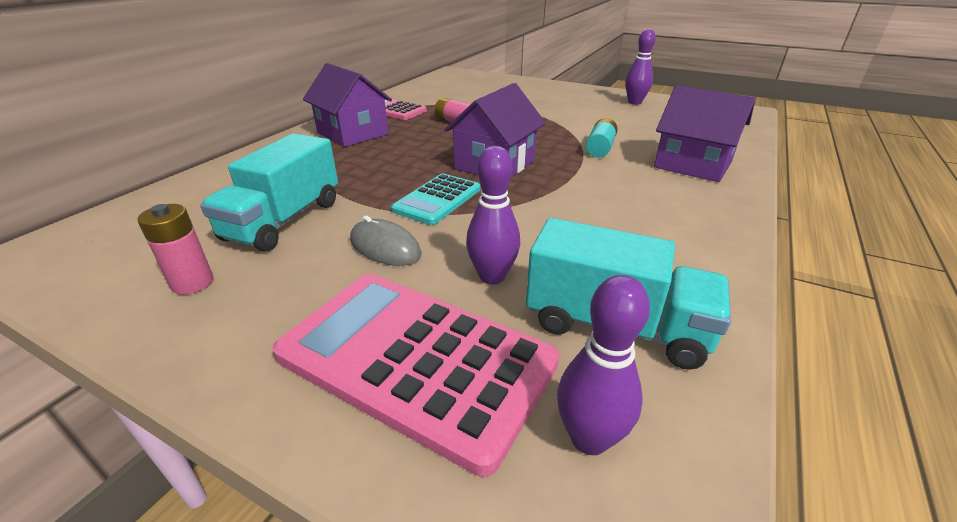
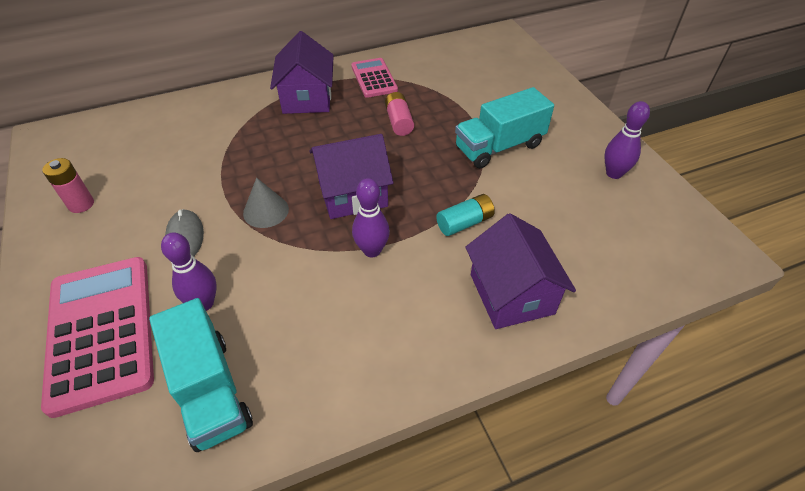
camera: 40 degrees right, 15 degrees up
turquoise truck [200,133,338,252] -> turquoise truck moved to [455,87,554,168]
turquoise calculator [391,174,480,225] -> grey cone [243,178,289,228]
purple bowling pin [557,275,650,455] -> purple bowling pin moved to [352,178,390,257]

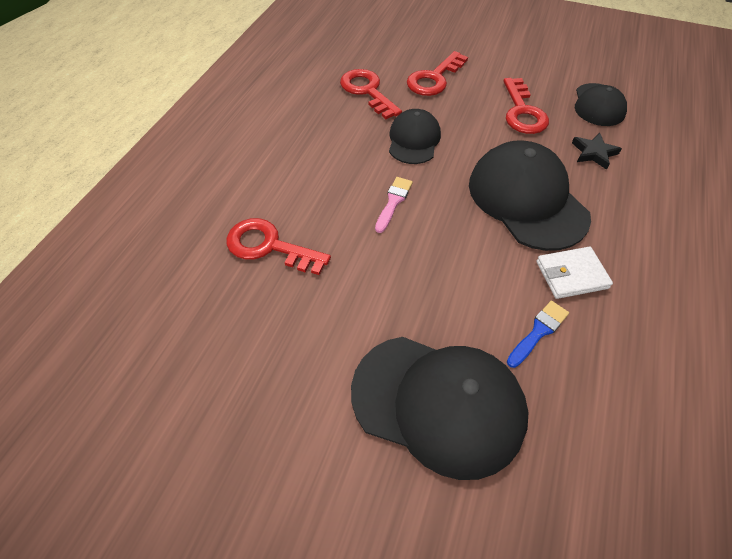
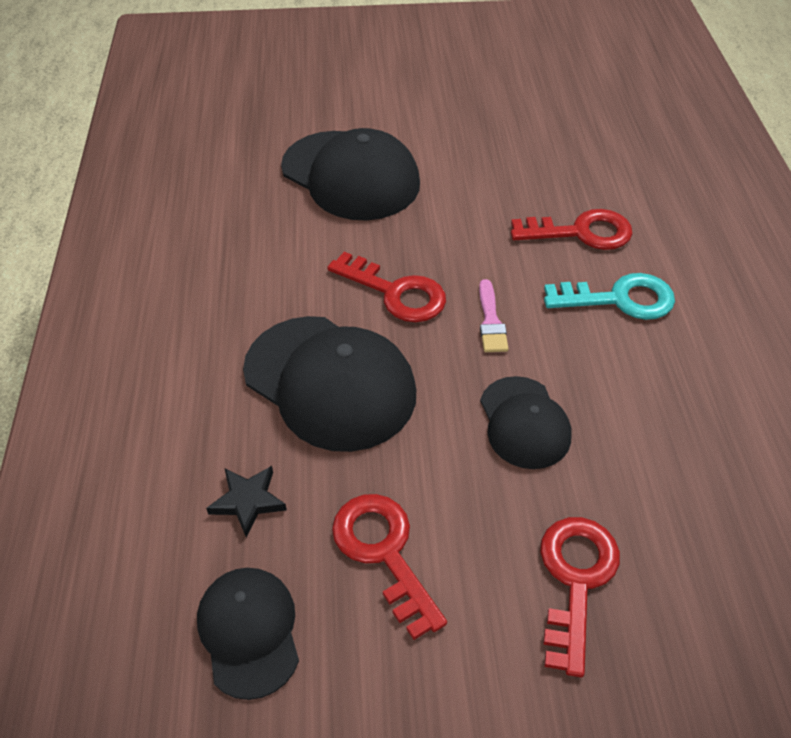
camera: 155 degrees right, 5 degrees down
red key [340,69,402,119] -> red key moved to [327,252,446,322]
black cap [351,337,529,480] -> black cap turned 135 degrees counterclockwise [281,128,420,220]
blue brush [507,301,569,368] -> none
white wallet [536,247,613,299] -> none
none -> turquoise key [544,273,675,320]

########################################

- _Exercise_:
Go through the records above and copy each line where "degrees" is found.

- _Written response_:
camera: 40 degrees right, 15 degrees up
camera: 155 degrees right, 5 degrees down
black cap [351,337,529,480] -> black cap turned 135 degrees counterclockwise [281,128,420,220]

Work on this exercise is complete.